Dataset items:
○ ○ ○ ○
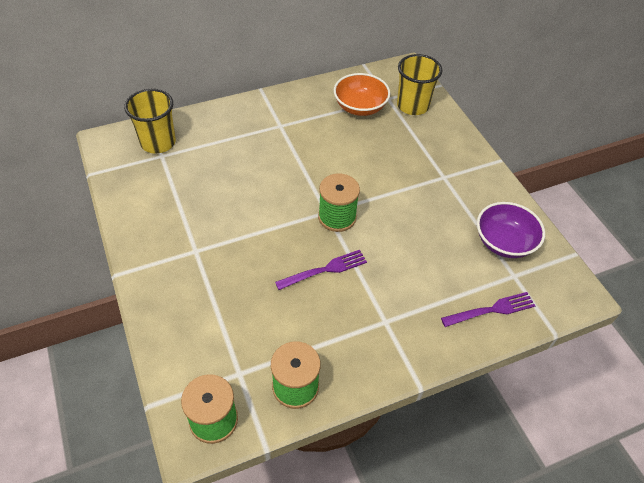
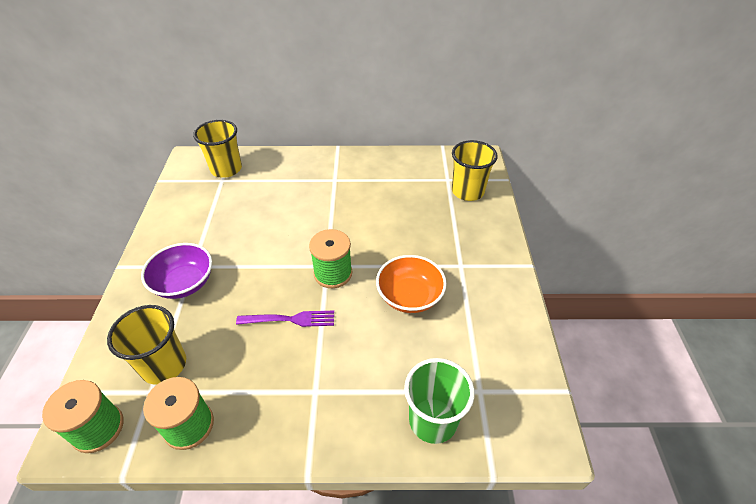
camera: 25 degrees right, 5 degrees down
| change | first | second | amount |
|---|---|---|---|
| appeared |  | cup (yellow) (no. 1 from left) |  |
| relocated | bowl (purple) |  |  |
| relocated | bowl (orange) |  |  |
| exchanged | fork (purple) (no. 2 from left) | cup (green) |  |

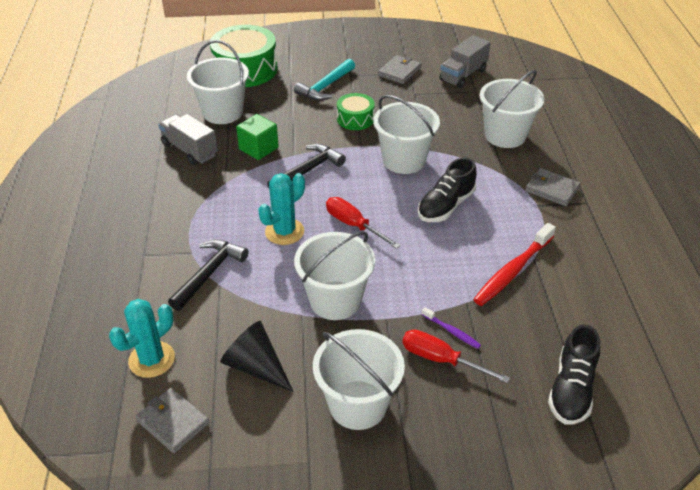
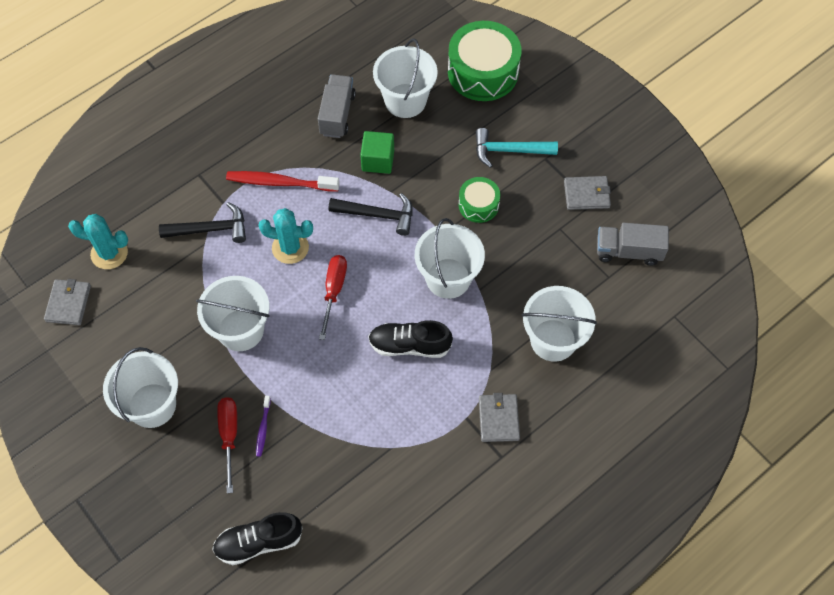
camera: 55 degrees right, 20 degrees up
| change | first | second | amount |
|---|---|---|---|
| relocated | toothbrush (red) |  |  |
| missing | cone (black) |  |  |

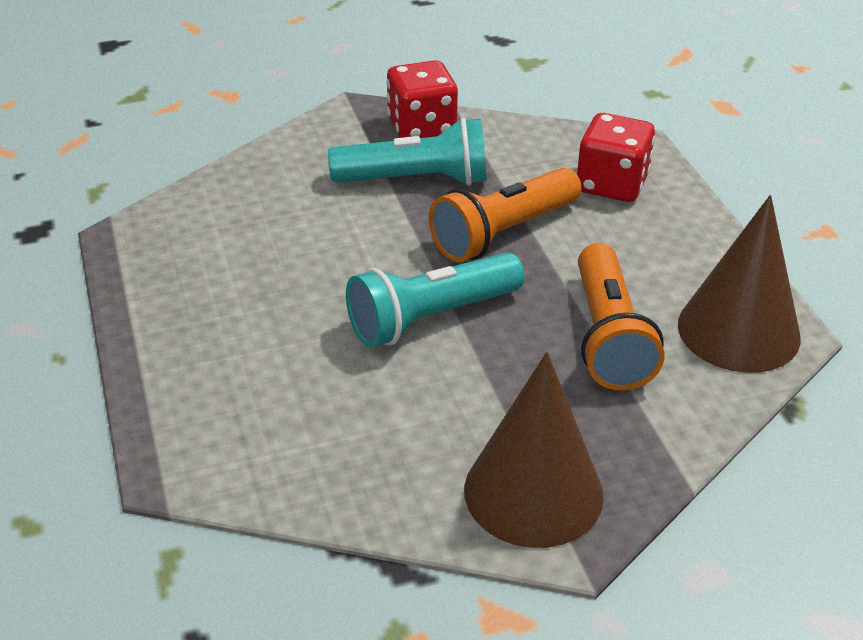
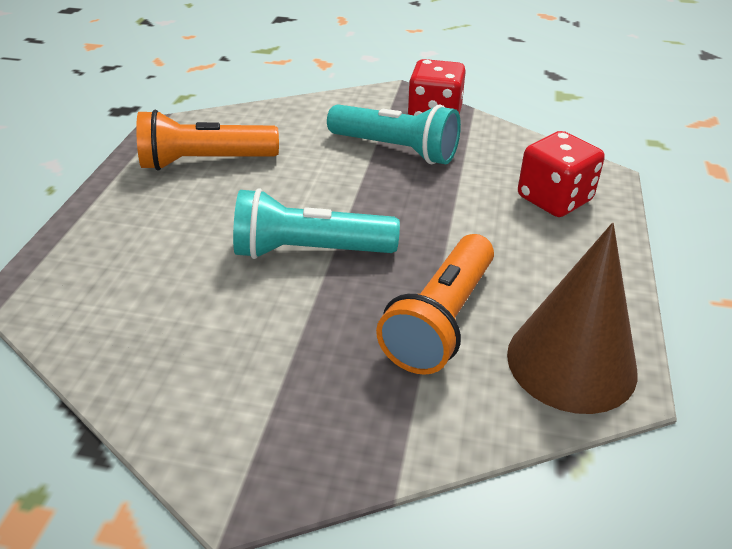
camera: 30 degrees right, 0 degrees up
| change | first | second | amount |
|---|---|---|---|
| relocated | flashlight (orange) (no. 1 from left) |  |  |
| missing | cone (brown) (no. 1 from left) |  |  |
○ ○ ○ ○
-- Your assignment --
Where an entry contains an image, skip the image and write out the rest exactly.

-- Exercise answer --
camera: 25 degrees right, 5 degrees down
| change | first | second | amount |
|---|---|---|---|
| appeared |  | cup (yellow) (no. 1 from left) |  |
| relocated | bowl (purple) |  |  |
| relocated | bowl (orange) |  |  |
| exchanged | fork (purple) (no. 2 from left) | cup (green) |  |

camera: 55 degrees right, 20 degrees up
| change | first | second | amount |
|---|---|---|---|
| relocated | toothbrush (red) |  |  |
| missing | cone (black) |  |  |

camera: 30 degrees right, 0 degrees up
| change | first | second | amount |
|---|---|---|---|
| relocated | flashlight (orange) (no. 1 from left) |  |  |
| missing | cone (brown) (no. 1 from left) |  |  |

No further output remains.